> _Data for review_:

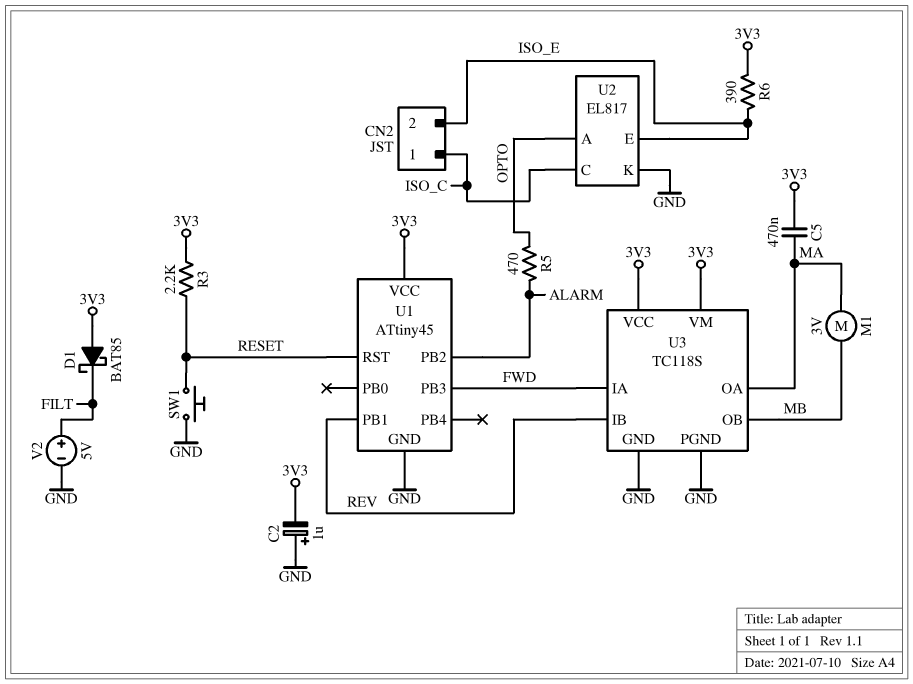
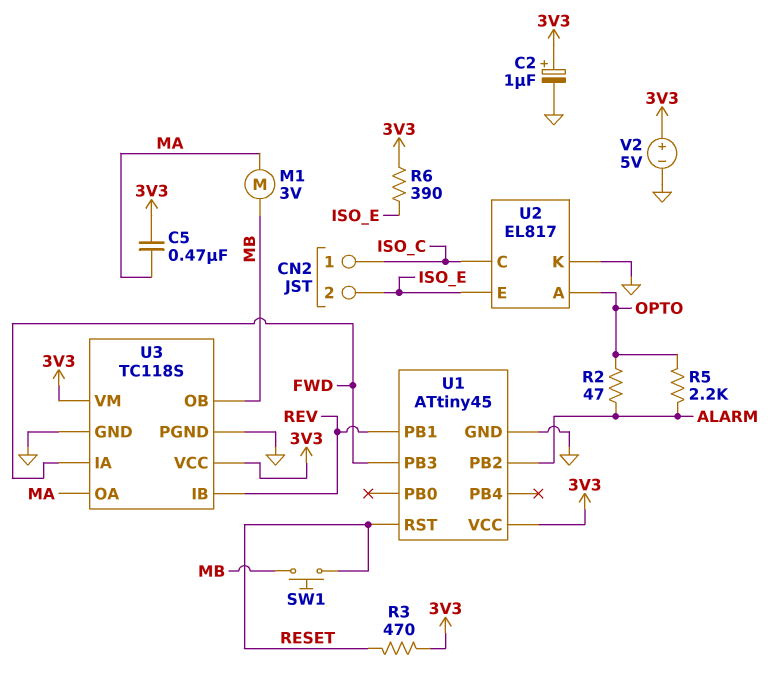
C2: 1uF (plus GND, minus 3V3) -> 1uF (plus 3V3, minus GND)
D1: schottky BAT85 (A 3V3, K FILT) -> none
R2: none -> 47 (ALARM, OPTO)
R3: 2.2k (3V3, RESET) -> 470 (3V3, RESET)
R5: 470 (ALARM, OPTO) -> 2.2k (ALARM, OPTO)
SW1: button (GND, RESET) -> button (MB, RESET)
V2: 5V (plus FILT, minus GND) -> 5V (plus 3V3, minus GND)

> _How to complete this task_: Find the line with "R3: 2.2k (3V3, RESET) -> 470 (3V3, RESET)". Transcribe it and every line after it exactly, through the end of the records above, and nothing else.

> _Written solution_:
R3: 2.2k (3V3, RESET) -> 470 (3V3, RESET)
R5: 470 (ALARM, OPTO) -> 2.2k (ALARM, OPTO)
SW1: button (GND, RESET) -> button (MB, RESET)
V2: 5V (plus FILT, minus GND) -> 5V (plus 3V3, minus GND)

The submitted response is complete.